• _WORK TO BE COMPLETED_
Each line from the one holding "C4: 3.3nF (N5, N12) -> 470nF (N5, N12)" through the final line of the data below is to be given again exactly, and no other line is to appear.
==== GIVEN RECORDS
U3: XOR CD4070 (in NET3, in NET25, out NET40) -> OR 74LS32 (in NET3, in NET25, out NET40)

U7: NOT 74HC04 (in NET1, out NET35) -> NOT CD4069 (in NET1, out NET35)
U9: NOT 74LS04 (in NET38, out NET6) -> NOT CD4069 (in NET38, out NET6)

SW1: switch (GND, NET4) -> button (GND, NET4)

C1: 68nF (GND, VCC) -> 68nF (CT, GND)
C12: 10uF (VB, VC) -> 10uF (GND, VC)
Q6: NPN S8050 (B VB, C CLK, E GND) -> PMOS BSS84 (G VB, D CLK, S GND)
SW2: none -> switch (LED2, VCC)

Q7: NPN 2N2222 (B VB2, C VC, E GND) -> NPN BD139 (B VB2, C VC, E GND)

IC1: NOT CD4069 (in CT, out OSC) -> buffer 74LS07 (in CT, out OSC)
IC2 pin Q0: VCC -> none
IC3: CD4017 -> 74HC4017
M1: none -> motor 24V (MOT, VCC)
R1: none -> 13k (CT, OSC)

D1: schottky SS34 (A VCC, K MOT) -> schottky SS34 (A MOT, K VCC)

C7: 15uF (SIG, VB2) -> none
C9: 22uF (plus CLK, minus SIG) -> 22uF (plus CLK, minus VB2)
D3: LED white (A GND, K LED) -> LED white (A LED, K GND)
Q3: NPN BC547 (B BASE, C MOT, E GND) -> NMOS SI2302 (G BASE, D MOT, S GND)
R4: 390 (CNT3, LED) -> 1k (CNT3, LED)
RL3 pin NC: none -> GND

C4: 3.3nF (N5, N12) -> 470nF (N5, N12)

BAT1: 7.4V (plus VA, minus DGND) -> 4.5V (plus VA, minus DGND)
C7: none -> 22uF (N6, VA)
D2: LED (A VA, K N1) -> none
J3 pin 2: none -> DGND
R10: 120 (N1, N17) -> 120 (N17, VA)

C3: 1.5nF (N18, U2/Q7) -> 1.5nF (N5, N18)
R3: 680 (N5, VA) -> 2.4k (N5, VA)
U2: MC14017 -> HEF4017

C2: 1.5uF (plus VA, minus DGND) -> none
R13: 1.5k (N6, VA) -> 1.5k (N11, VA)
========
• _COMPLETED EXERCISE_
C4: 3.3nF (N5, N12) -> 470nF (N5, N12)

BAT1: 7.4V (plus VA, minus DGND) -> 4.5V (plus VA, minus DGND)
C7: none -> 22uF (N6, VA)
D2: LED (A VA, K N1) -> none
J3 pin 2: none -> DGND
R10: 120 (N1, N17) -> 120 (N17, VA)

C3: 1.5nF (N18, U2/Q7) -> 1.5nF (N5, N18)
R3: 680 (N5, VA) -> 2.4k (N5, VA)
U2: MC14017 -> HEF4017

C2: 1.5uF (plus VA, minus DGND) -> none
R13: 1.5k (N6, VA) -> 1.5k (N11, VA)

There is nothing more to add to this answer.